» **DIRECTIONS FOR THIS TASK**: Quote the entries in full, character for character, without their images.

──────── SUPPLIED DATA

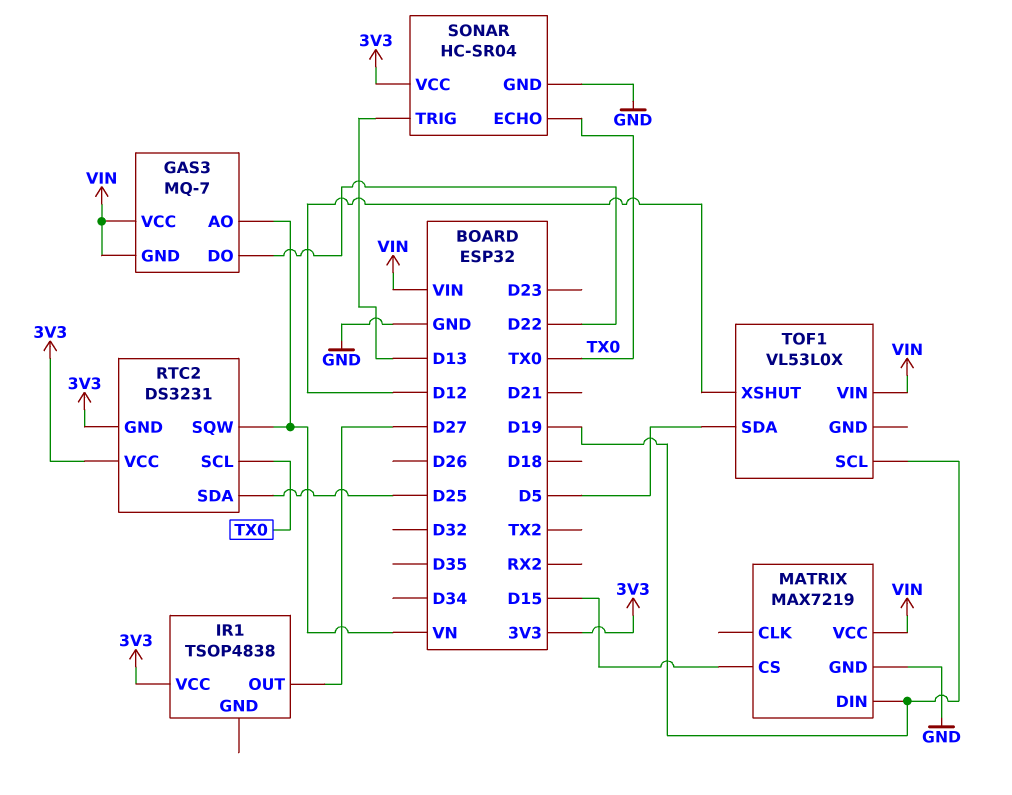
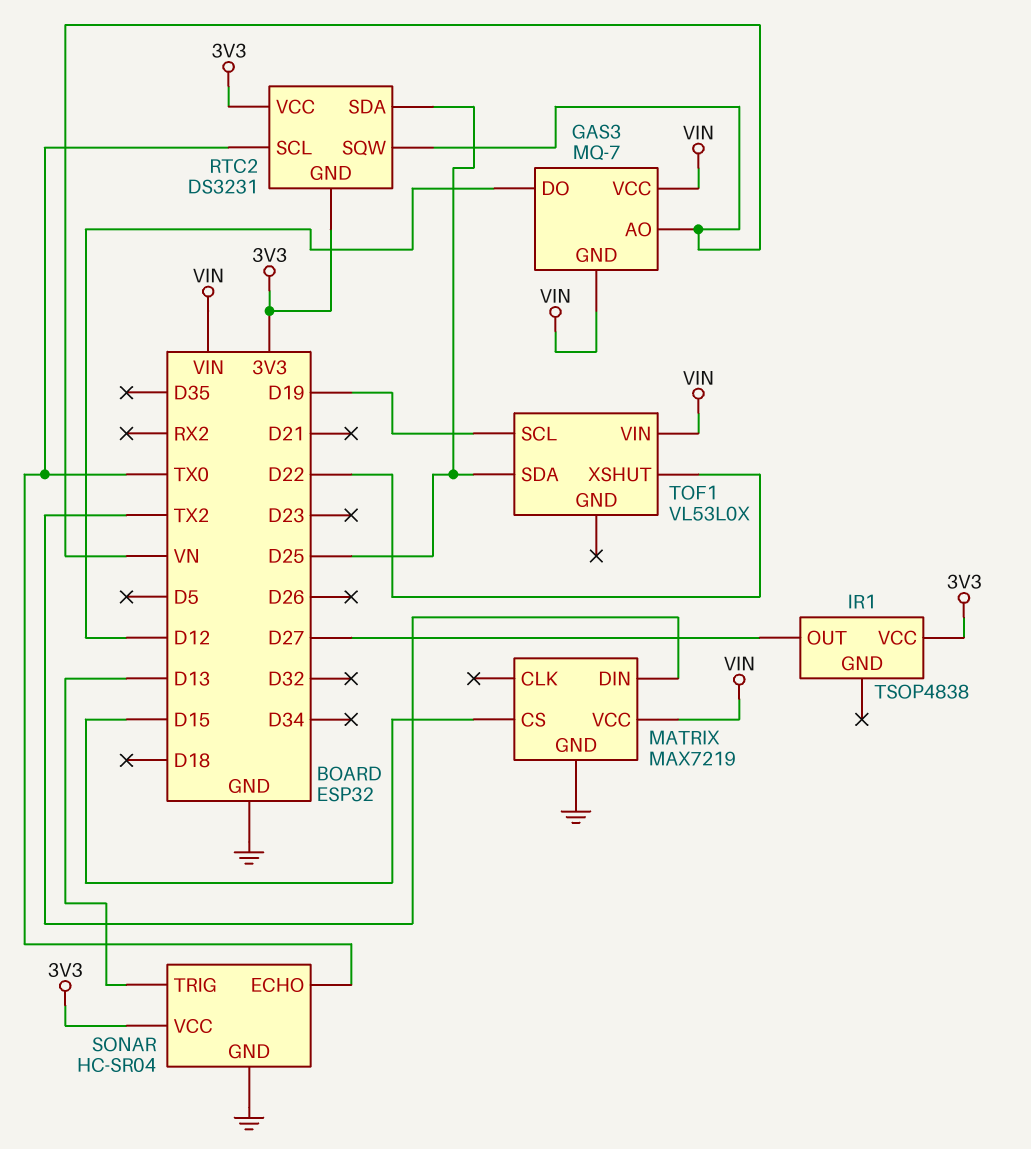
GAS3 pin DO: D22 -> D12
MATRIX pin DIN: D19 -> TX2
TOF1 pin SDA: D5 -> D25
TOF1 pin XSHUT: D12 -> D22

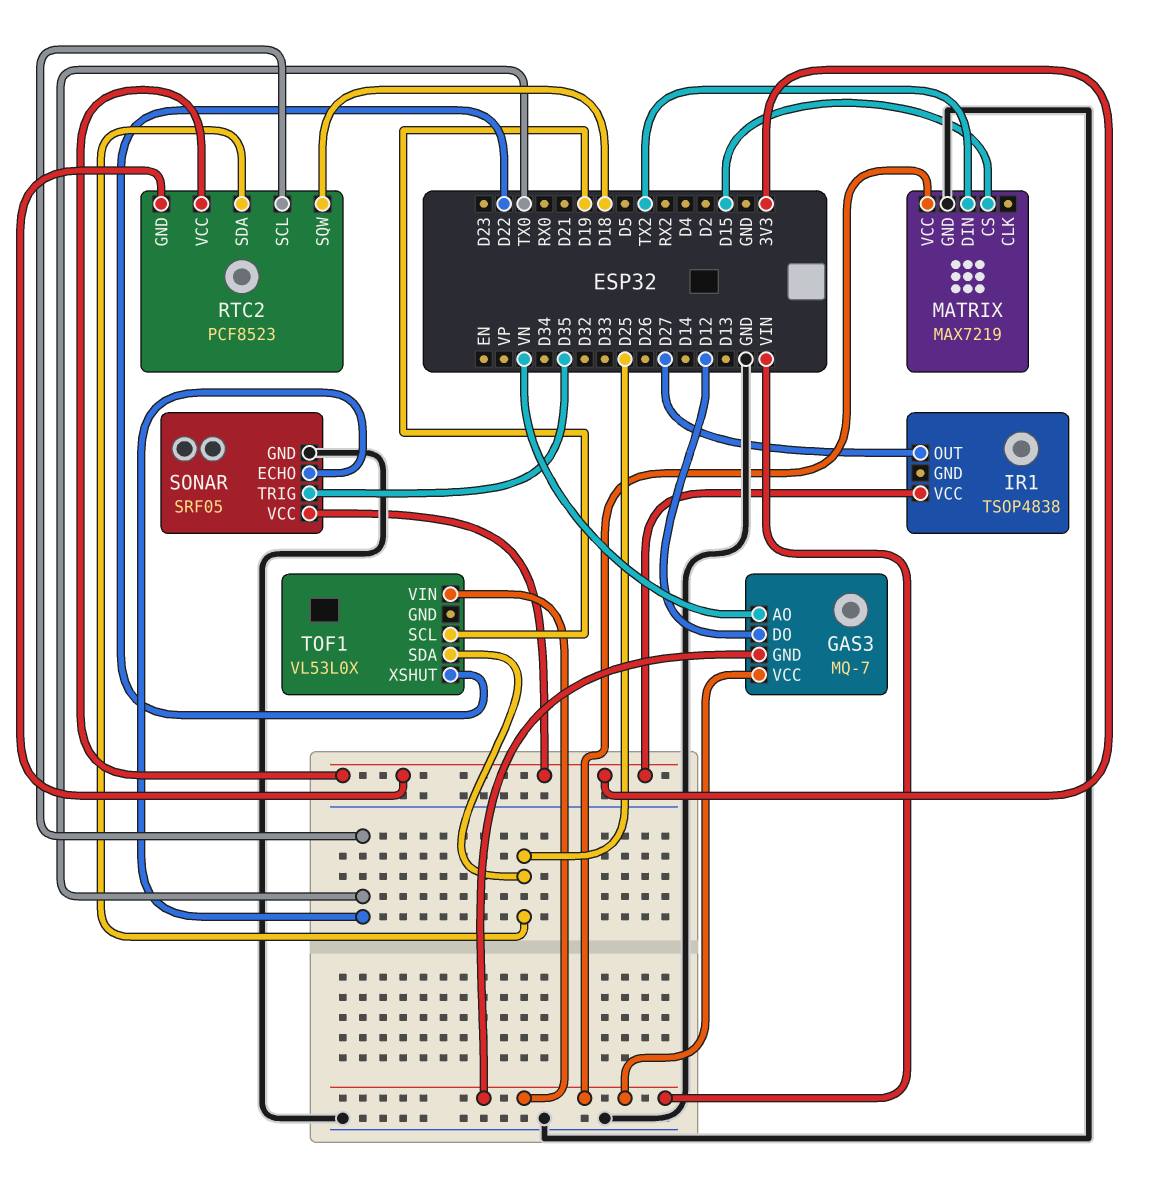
RTC2: DS3231 -> PCF8523
RTC2 pin SQW: VN -> D18
SONAR: HC-SR04 -> SRF05
SONAR pin TRIG: D13 -> D35

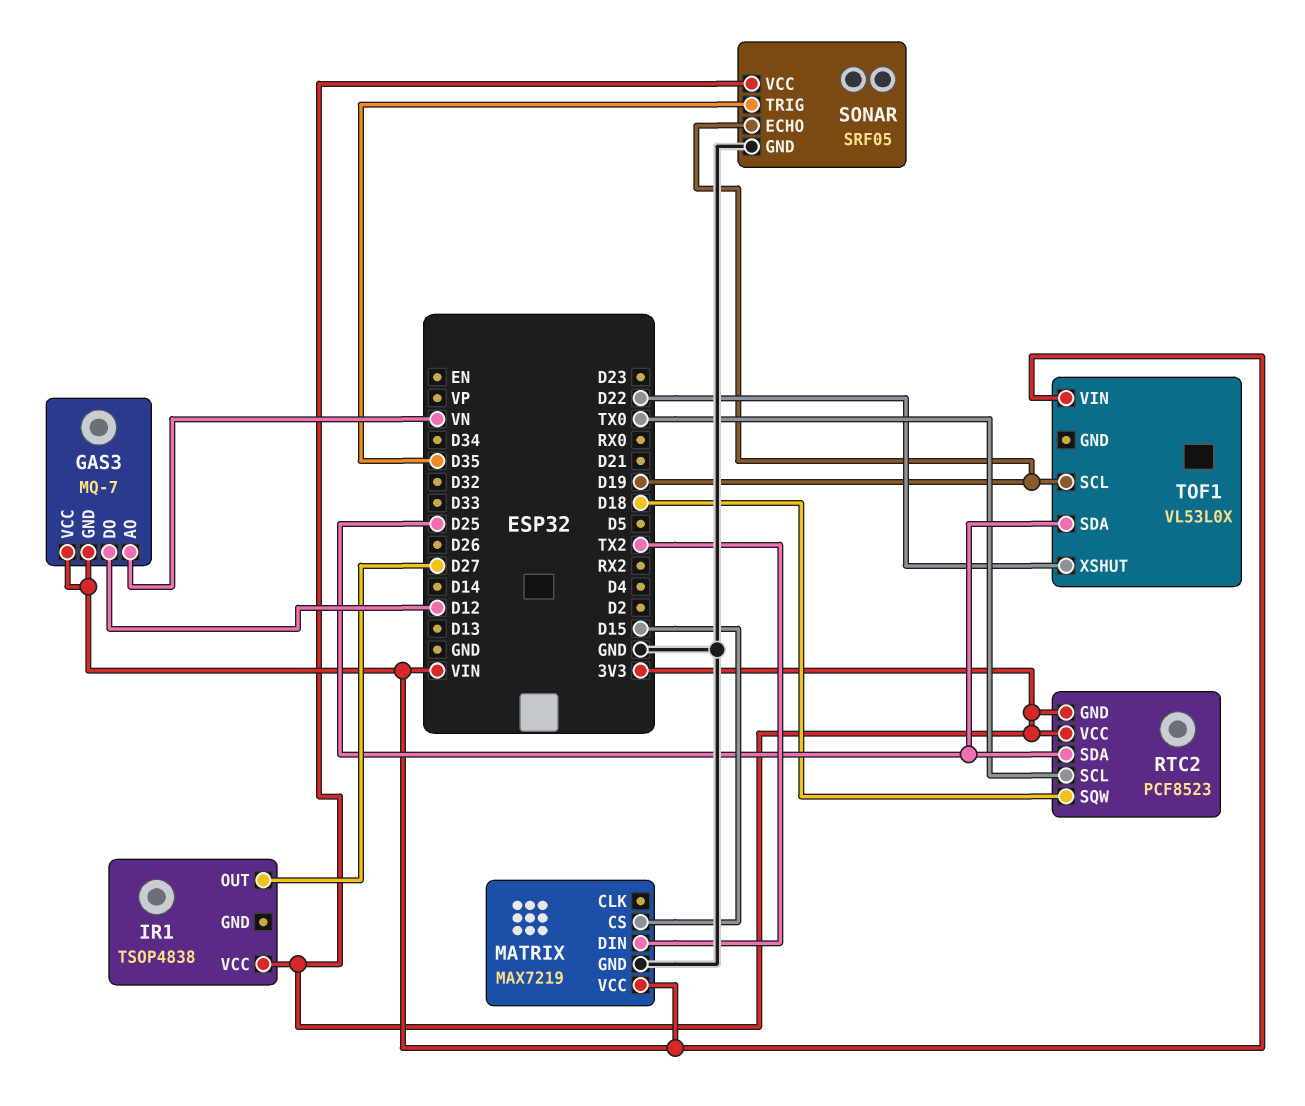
SONAR pin ECHO: TX0 -> D19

────────────────

» **ANSWER TO THE EXERCISE**:
GAS3 pin DO: D22 -> D12
MATRIX pin DIN: D19 -> TX2
TOF1 pin SDA: D5 -> D25
TOF1 pin XSHUT: D12 -> D22

RTC2: DS3231 -> PCF8523
RTC2 pin SQW: VN -> D18
SONAR: HC-SR04 -> SRF05
SONAR pin TRIG: D13 -> D35

SONAR pin ECHO: TX0 -> D19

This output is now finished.